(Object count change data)
====================

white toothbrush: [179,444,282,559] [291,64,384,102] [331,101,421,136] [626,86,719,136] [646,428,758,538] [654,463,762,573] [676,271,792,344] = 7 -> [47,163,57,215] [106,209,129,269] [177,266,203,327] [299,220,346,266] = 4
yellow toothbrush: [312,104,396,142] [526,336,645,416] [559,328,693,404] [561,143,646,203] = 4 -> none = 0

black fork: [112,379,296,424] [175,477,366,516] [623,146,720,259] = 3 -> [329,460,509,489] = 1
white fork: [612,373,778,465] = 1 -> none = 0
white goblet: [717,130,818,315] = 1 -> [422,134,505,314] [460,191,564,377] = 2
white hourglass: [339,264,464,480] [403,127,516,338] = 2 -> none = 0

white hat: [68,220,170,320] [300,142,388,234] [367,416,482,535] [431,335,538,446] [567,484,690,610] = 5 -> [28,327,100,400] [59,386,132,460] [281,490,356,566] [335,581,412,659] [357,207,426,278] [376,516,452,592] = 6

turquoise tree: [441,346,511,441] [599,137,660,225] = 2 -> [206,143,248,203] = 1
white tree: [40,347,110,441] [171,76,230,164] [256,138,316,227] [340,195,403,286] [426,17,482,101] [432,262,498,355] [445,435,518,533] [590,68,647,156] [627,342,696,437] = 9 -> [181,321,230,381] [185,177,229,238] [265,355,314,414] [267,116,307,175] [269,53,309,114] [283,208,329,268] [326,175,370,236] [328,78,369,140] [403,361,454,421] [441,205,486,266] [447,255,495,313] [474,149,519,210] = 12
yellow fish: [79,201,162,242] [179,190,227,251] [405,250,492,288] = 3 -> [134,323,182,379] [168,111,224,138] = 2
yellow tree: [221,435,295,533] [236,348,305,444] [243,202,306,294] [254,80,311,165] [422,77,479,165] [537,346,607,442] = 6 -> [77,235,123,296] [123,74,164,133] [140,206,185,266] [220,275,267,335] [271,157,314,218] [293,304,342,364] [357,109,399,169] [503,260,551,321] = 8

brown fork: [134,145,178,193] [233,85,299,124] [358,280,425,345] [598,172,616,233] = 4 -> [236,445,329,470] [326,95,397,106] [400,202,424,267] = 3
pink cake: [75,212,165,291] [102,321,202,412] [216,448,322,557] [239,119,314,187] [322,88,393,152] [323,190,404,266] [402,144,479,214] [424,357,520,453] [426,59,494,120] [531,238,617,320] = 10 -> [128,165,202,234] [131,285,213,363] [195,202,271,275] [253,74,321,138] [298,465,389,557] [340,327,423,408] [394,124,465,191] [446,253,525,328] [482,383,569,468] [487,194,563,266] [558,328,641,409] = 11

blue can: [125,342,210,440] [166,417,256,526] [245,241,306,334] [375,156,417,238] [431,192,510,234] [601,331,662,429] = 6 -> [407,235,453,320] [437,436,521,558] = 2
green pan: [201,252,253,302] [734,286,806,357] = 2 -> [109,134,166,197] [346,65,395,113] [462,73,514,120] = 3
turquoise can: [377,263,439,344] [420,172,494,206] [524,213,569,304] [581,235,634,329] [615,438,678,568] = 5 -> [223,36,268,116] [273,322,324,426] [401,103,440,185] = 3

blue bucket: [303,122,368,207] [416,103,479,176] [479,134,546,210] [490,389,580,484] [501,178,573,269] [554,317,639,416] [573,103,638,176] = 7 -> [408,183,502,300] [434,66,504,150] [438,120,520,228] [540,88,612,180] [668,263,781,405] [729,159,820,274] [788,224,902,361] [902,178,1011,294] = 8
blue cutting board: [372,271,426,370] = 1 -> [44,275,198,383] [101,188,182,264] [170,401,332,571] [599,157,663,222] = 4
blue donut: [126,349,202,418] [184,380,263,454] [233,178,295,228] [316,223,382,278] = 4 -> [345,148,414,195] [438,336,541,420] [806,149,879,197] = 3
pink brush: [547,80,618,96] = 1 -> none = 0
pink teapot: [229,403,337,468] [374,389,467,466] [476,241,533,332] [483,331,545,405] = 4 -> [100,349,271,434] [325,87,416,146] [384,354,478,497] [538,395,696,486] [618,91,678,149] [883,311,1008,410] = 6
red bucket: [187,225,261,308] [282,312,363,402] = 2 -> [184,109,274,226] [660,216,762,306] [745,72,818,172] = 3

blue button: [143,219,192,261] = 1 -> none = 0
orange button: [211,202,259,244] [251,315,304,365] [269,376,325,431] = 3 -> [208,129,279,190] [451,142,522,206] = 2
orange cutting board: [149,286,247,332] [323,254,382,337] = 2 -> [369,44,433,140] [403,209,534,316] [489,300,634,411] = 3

====================

THE PROBLEM:
The entries need to be set down again in full, with no word changed.

SOLVED EXERCISE:
white toothbrush: [179,444,282,559] [291,64,384,102] [331,101,421,136] [626,86,719,136] [646,428,758,538] [654,463,762,573] [676,271,792,344] = 7 -> [47,163,57,215] [106,209,129,269] [177,266,203,327] [299,220,346,266] = 4
yellow toothbrush: [312,104,396,142] [526,336,645,416] [559,328,693,404] [561,143,646,203] = 4 -> none = 0

black fork: [112,379,296,424] [175,477,366,516] [623,146,720,259] = 3 -> [329,460,509,489] = 1
white fork: [612,373,778,465] = 1 -> none = 0
white goblet: [717,130,818,315] = 1 -> [422,134,505,314] [460,191,564,377] = 2
white hourglass: [339,264,464,480] [403,127,516,338] = 2 -> none = 0

white hat: [68,220,170,320] [300,142,388,234] [367,416,482,535] [431,335,538,446] [567,484,690,610] = 5 -> [28,327,100,400] [59,386,132,460] [281,490,356,566] [335,581,412,659] [357,207,426,278] [376,516,452,592] = 6

turquoise tree: [441,346,511,441] [599,137,660,225] = 2 -> [206,143,248,203] = 1
white tree: [40,347,110,441] [171,76,230,164] [256,138,316,227] [340,195,403,286] [426,17,482,101] [432,262,498,355] [445,435,518,533] [590,68,647,156] [627,342,696,437] = 9 -> [181,321,230,381] [185,177,229,238] [265,355,314,414] [267,116,307,175] [269,53,309,114] [283,208,329,268] [326,175,370,236] [328,78,369,140] [403,361,454,421] [441,205,486,266] [447,255,495,313] [474,149,519,210] = 12
yellow fish: [79,201,162,242] [179,190,227,251] [405,250,492,288] = 3 -> [134,323,182,379] [168,111,224,138] = 2
yellow tree: [221,435,295,533] [236,348,305,444] [243,202,306,294] [254,80,311,165] [422,77,479,165] [537,346,607,442] = 6 -> [77,235,123,296] [123,74,164,133] [140,206,185,266] [220,275,267,335] [271,157,314,218] [293,304,342,364] [357,109,399,169] [503,260,551,321] = 8

brown fork: [134,145,178,193] [233,85,299,124] [358,280,425,345] [598,172,616,233] = 4 -> [236,445,329,470] [326,95,397,106] [400,202,424,267] = 3
pink cake: [75,212,165,291] [102,321,202,412] [216,448,322,557] [239,119,314,187] [322,88,393,152] [323,190,404,266] [402,144,479,214] [424,357,520,453] [426,59,494,120] [531,238,617,320] = 10 -> [128,165,202,234] [131,285,213,363] [195,202,271,275] [253,74,321,138] [298,465,389,557] [340,327,423,408] [394,124,465,191] [446,253,525,328] [482,383,569,468] [487,194,563,266] [558,328,641,409] = 11

blue can: [125,342,210,440] [166,417,256,526] [245,241,306,334] [375,156,417,238] [431,192,510,234] [601,331,662,429] = 6 -> [407,235,453,320] [437,436,521,558] = 2
green pan: [201,252,253,302] [734,286,806,357] = 2 -> [109,134,166,197] [346,65,395,113] [462,73,514,120] = 3
turquoise can: [377,263,439,344] [420,172,494,206] [524,213,569,304] [581,235,634,329] [615,438,678,568] = 5 -> [223,36,268,116] [273,322,324,426] [401,103,440,185] = 3

blue bucket: [303,122,368,207] [416,103,479,176] [479,134,546,210] [490,389,580,484] [501,178,573,269] [554,317,639,416] [573,103,638,176] = 7 -> [408,183,502,300] [434,66,504,150] [438,120,520,228] [540,88,612,180] [668,263,781,405] [729,159,820,274] [788,224,902,361] [902,178,1011,294] = 8
blue cutting board: [372,271,426,370] = 1 -> [44,275,198,383] [101,188,182,264] [170,401,332,571] [599,157,663,222] = 4
blue donut: [126,349,202,418] [184,380,263,454] [233,178,295,228] [316,223,382,278] = 4 -> [345,148,414,195] [438,336,541,420] [806,149,879,197] = 3
pink brush: [547,80,618,96] = 1 -> none = 0
pink teapot: [229,403,337,468] [374,389,467,466] [476,241,533,332] [483,331,545,405] = 4 -> [100,349,271,434] [325,87,416,146] [384,354,478,497] [538,395,696,486] [618,91,678,149] [883,311,1008,410] = 6
red bucket: [187,225,261,308] [282,312,363,402] = 2 -> [184,109,274,226] [660,216,762,306] [745,72,818,172] = 3

blue button: [143,219,192,261] = 1 -> none = 0
orange button: [211,202,259,244] [251,315,304,365] [269,376,325,431] = 3 -> [208,129,279,190] [451,142,522,206] = 2
orange cutting board: [149,286,247,332] [323,254,382,337] = 2 -> [369,44,433,140] [403,209,534,316] [489,300,634,411] = 3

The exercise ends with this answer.